───── Information given ─────

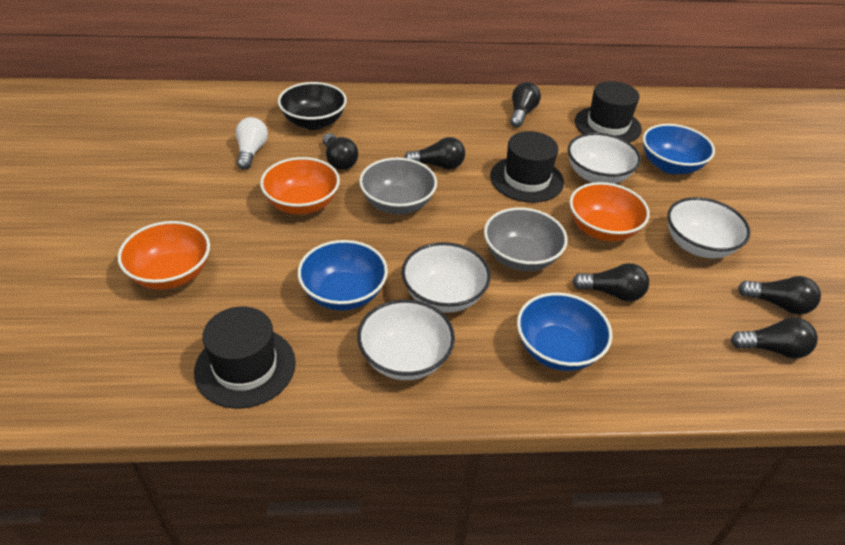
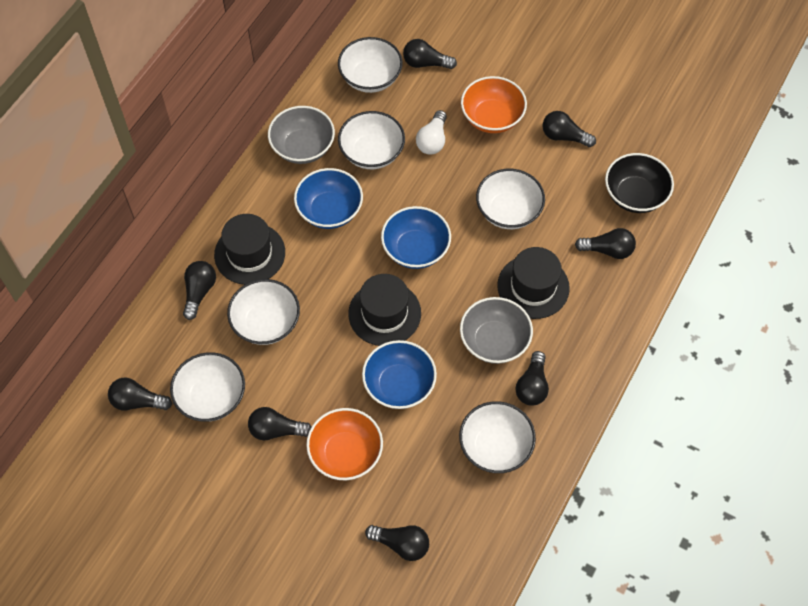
black light bulb: [323,133,358,170] [404,137,465,169] [510,82,541,127] [572,263,649,301] [731,318,818,359] [738,276,821,315] = 6 -> [108,377,172,411] [183,261,216,320] [248,407,312,440] [365,525,429,561] [403,39,457,69] [516,351,549,406] [543,111,596,147] [575,228,636,259] = 8
orange bowl: [118,221,210,290] [260,157,340,215] [569,182,650,242] = 3 -> [306,408,383,480] [461,76,527,133] = 2
white bowl: [357,300,455,380] [402,242,491,313] [568,133,641,184] [667,197,750,258] = 4 -> [170,352,245,422] [227,279,300,345] [338,37,403,93] [338,111,405,169] [459,401,536,473] [476,169,545,229] = 6

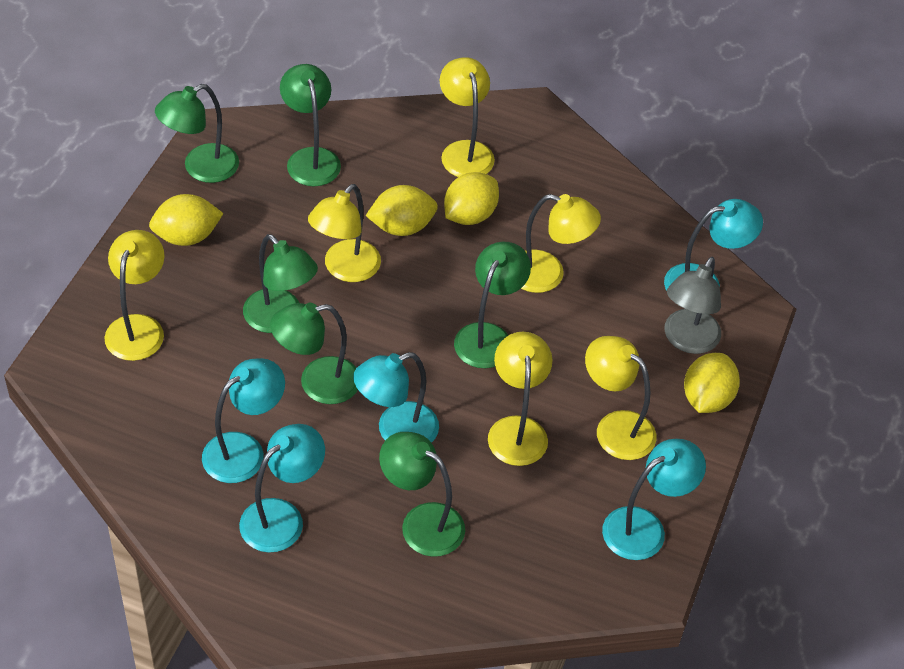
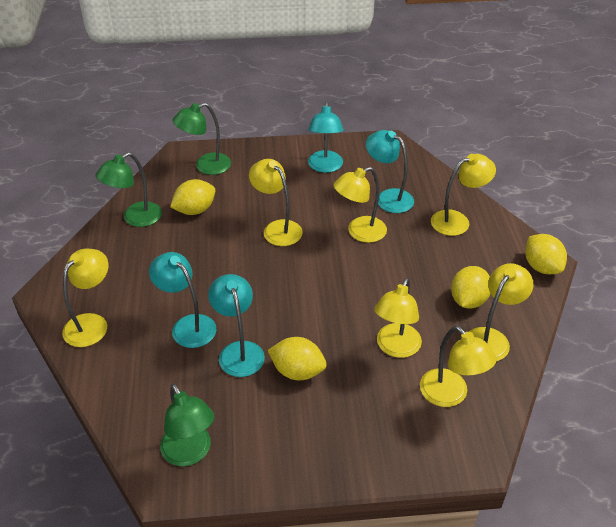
green lamp: [155,84,239,183] [243,234,318,333] [270,303,358,404] [280,64,341,186] [379,432,465,557] [454,241,531,368] = 6 -> [96,152,162,227] [160,384,214,466] [173,103,231,175] = 3
grey lamp: [664,257,721,354] = 1 -> none = 0
turquoise lamp: [202,358,285,483] [239,424,325,552] [353,352,439,443] [602,439,706,560] [664,199,763,291] = 5 -> [149,252,216,348] [208,274,265,377] [308,102,343,173] [366,130,414,213] = 4
yellow lamp: [104,230,164,361] [308,184,381,282] [440,57,495,177] [488,332,552,466] [521,194,601,293] [585,336,656,460] = 6 -> [62,249,108,347] [249,159,303,246] [334,167,387,243] [374,278,422,358] [420,326,497,407] [431,154,496,236] [469,263,534,361] = 7

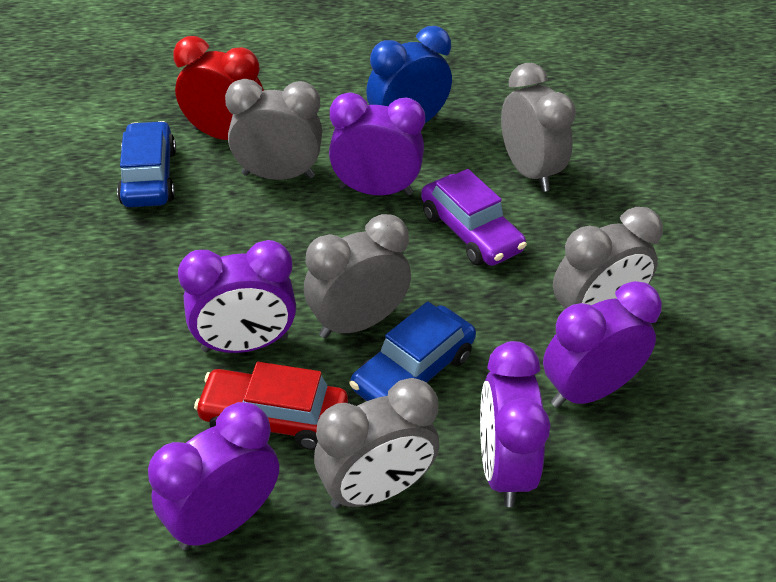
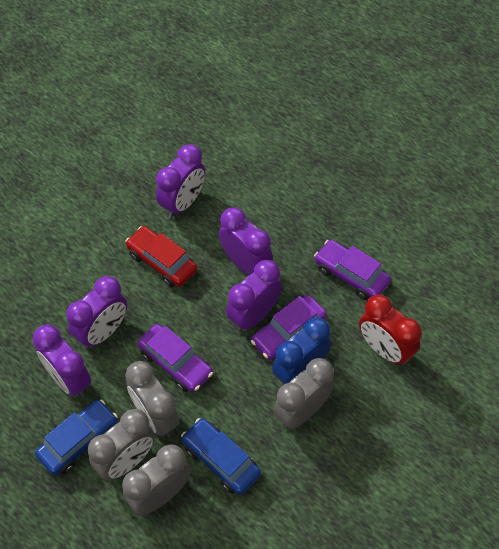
grey clock: [225,79,322,180] [304,214,411,338] [314,378,439,509] [501,63,576,192] [553,207,663,309] = 5 -> [88,409,155,480] [122,444,190,515] [125,361,180,437] [273,358,334,429] = 4
purple car: [421,169,527,266] = 1 -> [137,324,213,392] [251,295,327,360] [314,240,391,300] = 3

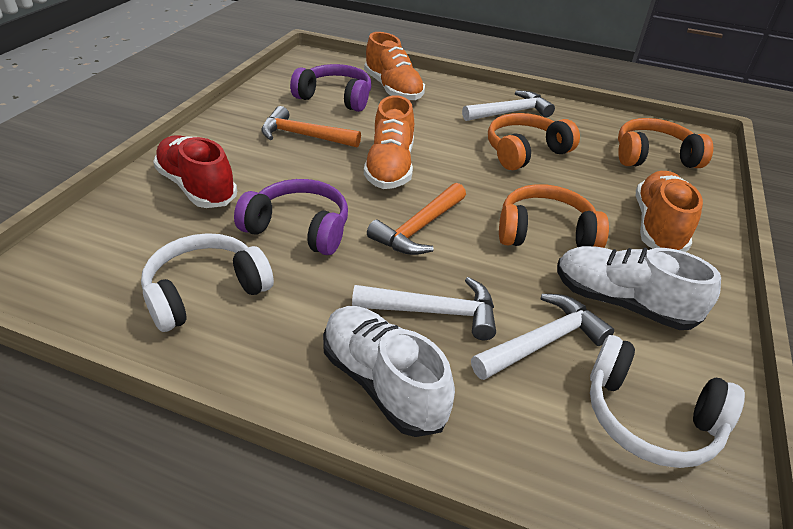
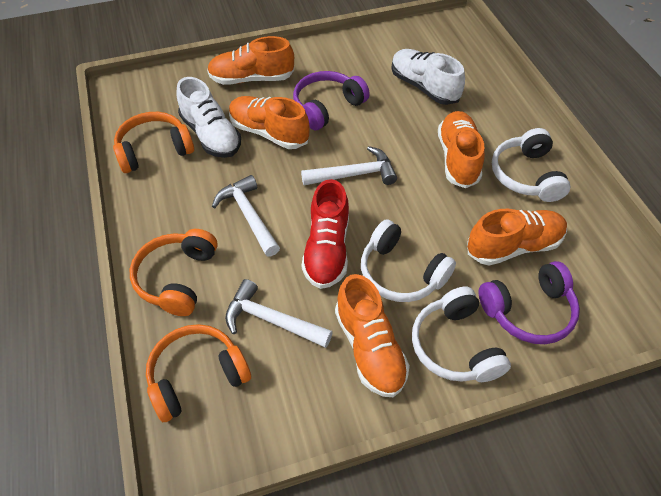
orange hammer: [261,106,361,148] [367,183,466,255] = 2 -> none = 0
orange shoe: [364,32,425,101] [364,95,414,189] [636,171,703,252] = 3 -> [207,36,294,85] [229,96,310,149] [335,274,410,397] [438,111,485,188] [468,209,567,265] = 5
white headphones: [141,233,274,332] [590,335,745,468] = 2 -> [361,219,456,302] [412,287,511,382] [492,128,571,202] = 3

─────

**Task goal:**
Pick out every line above that holds the word "bowl" and copy it.

**Solution for this task:**
orange bowl: [118,221,210,290] [260,157,340,215] [569,182,650,242] = 3 -> [306,408,383,480] [461,76,527,133] = 2
white bowl: [357,300,455,380] [402,242,491,313] [568,133,641,184] [667,197,750,258] = 4 -> [170,352,245,422] [227,279,300,345] [338,37,403,93] [338,111,405,169] [459,401,536,473] [476,169,545,229] = 6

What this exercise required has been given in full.